══ Material shown ══

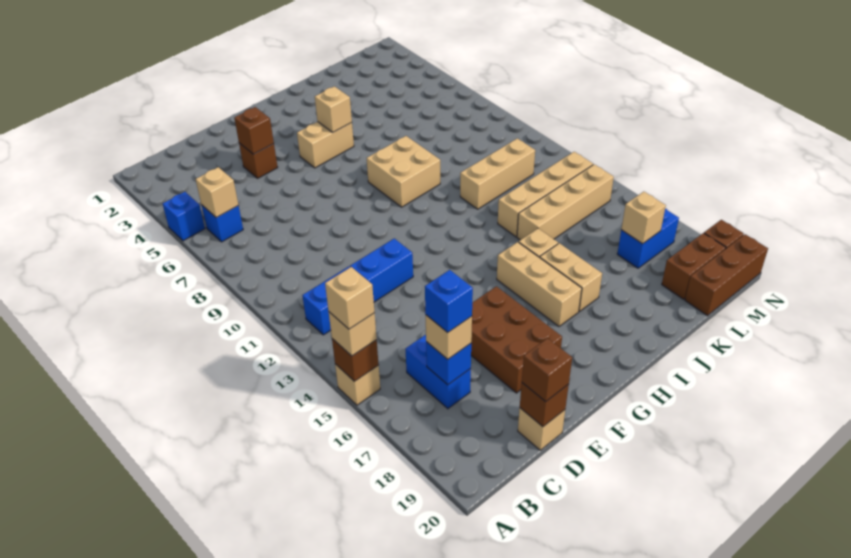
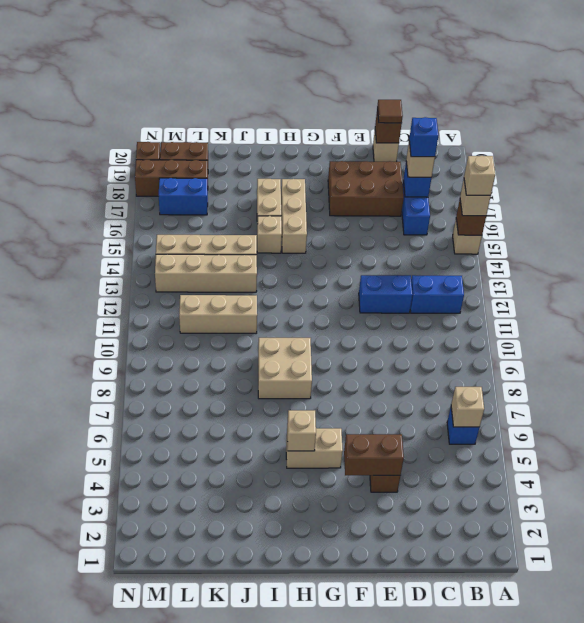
blue 1x1 brick [163,192,205,241] -> none
brown 1x1 brick [522,338,572,402] -> brown 1x1 tile [377,100,403,123]
brown 1x1 brick [234,107,274,154] -> brown 1x2 brick [344,434,404,475]
brown 2x3 brick [471,286,562,393] -> brown 2x3 brick turned to [328,161,404,216]
tan 1x1 brick [621,192,666,244] -> none
brown 1x3 brick [685,234,768,316] -> brown 1x3 brick moved to [135,160,208,196]

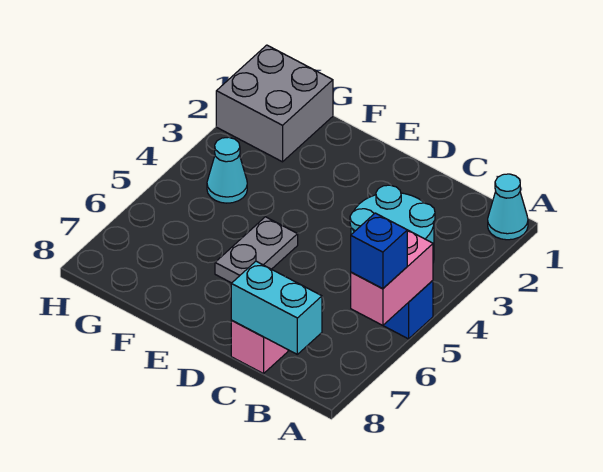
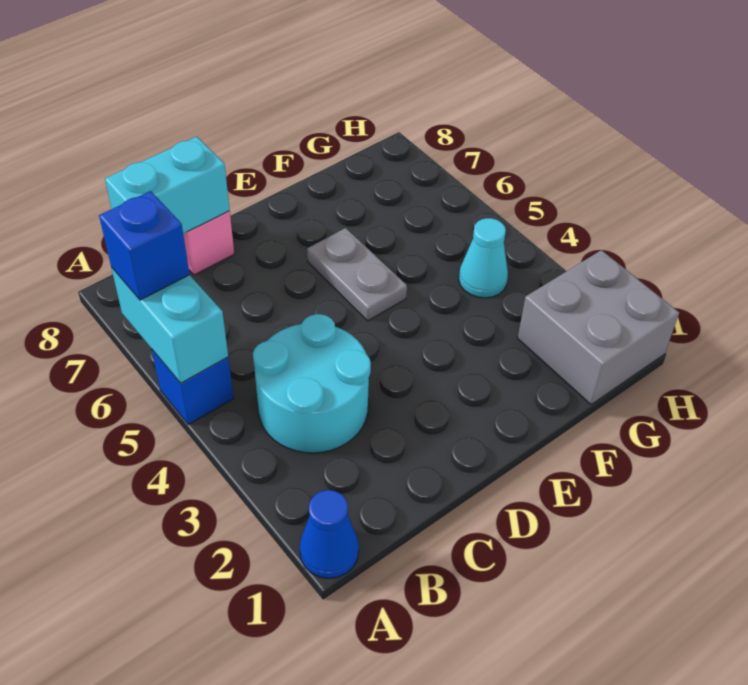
cyan 1x1 cone [488,174,528,240] -> blue 1x1 cone [300,490,359,578]
pink 1x2 brick [351,230,433,325] -> cyan 1x2 brick [111,267,228,383]

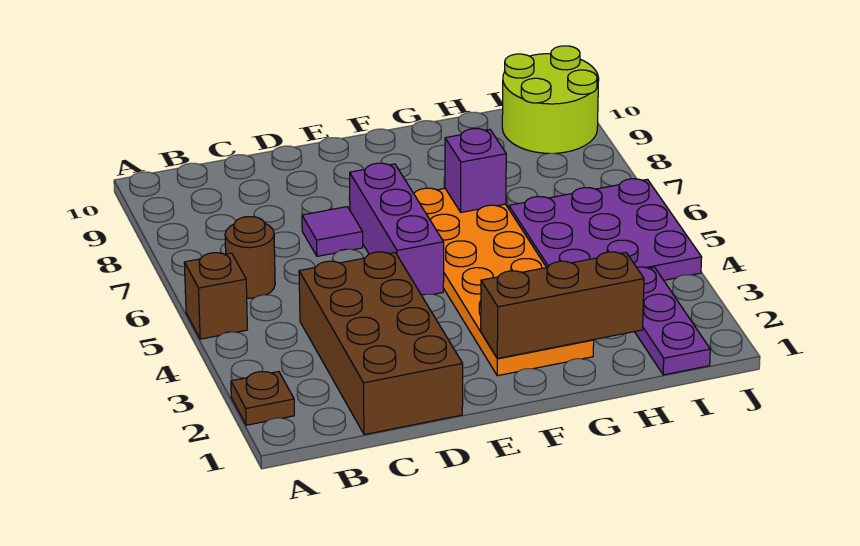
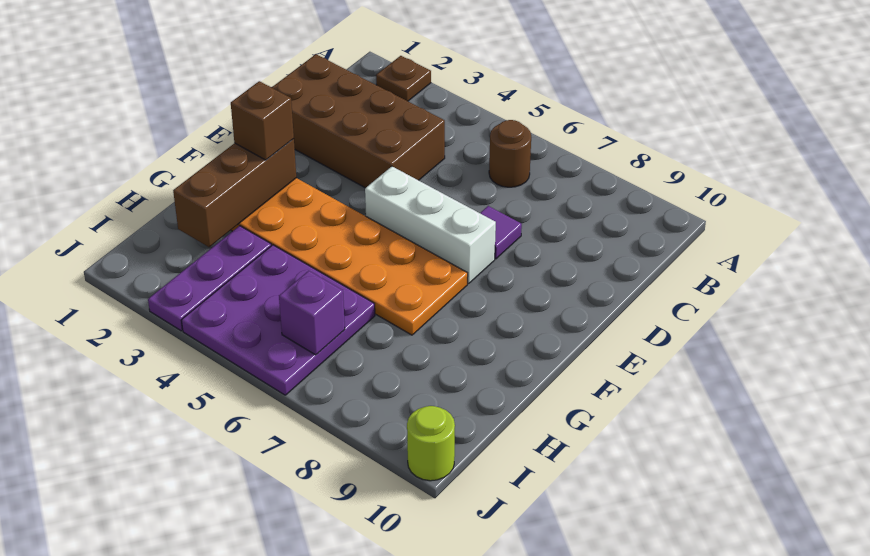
brown 1x1 brick [184,253,247,339] -> brown 1x1 brick moved to [231,81,294,160]
purple 1x3 brick [349,163,444,295] -> white 1x3 brick [365,167,496,284]
purple 1x1 brick [445,129,506,212] -> purple 1x1 brick moved to [279,271,345,355]
purple 1x3 plate [635,267,710,375] -> purple 1x3 plate turned to [148,226,271,331]
lime 2x2 round brick [502,46,599,153] -> lime 1x1 round brick [407,406,455,481]

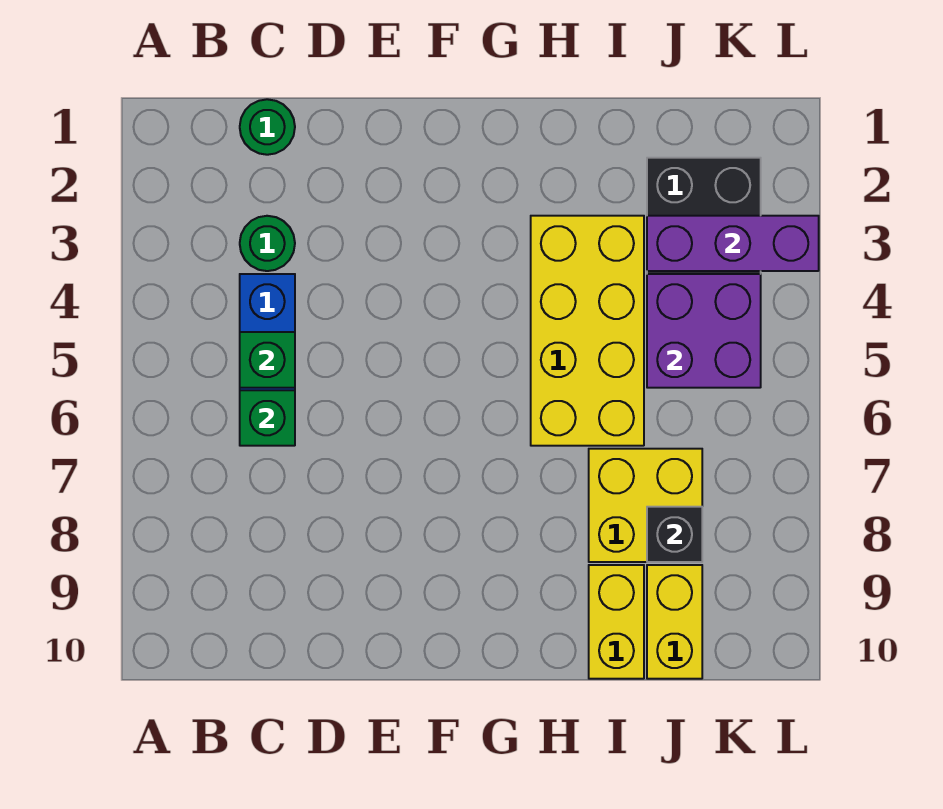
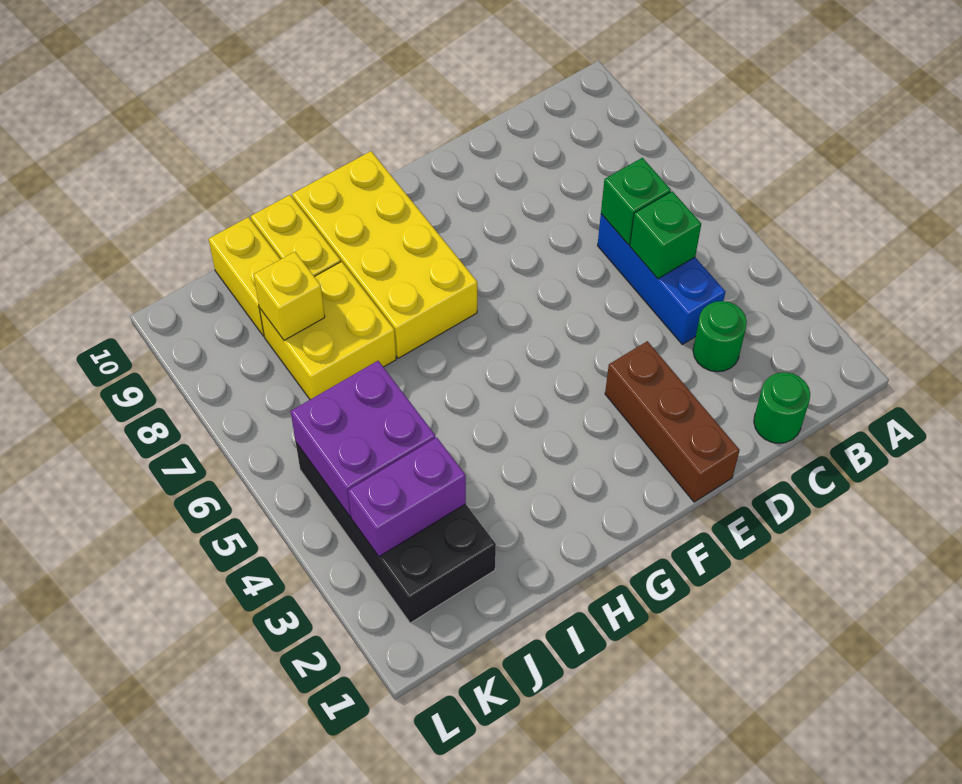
none -> brown 1x3 brick [605,341,740,502]
yellow 2x4 brick [531,216,644,446] -> yellow 2x4 brick moved to [292,151,477,358]
purple 1x3 brick [647,216,819,271] -> purple 1x2 brick [348,437,466,556]
black 1x1 brick [647,507,702,562] -> yellow 1x1 brick [253,252,325,340]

═══

When a line in the material above contains the word "none", copy that line out.

▶ Response to this exercise
blue 1x1 brick [163,192,205,241] -> none
tan 1x1 brick [621,192,666,244] -> none
none -> brown 1x3 brick [605,341,740,502]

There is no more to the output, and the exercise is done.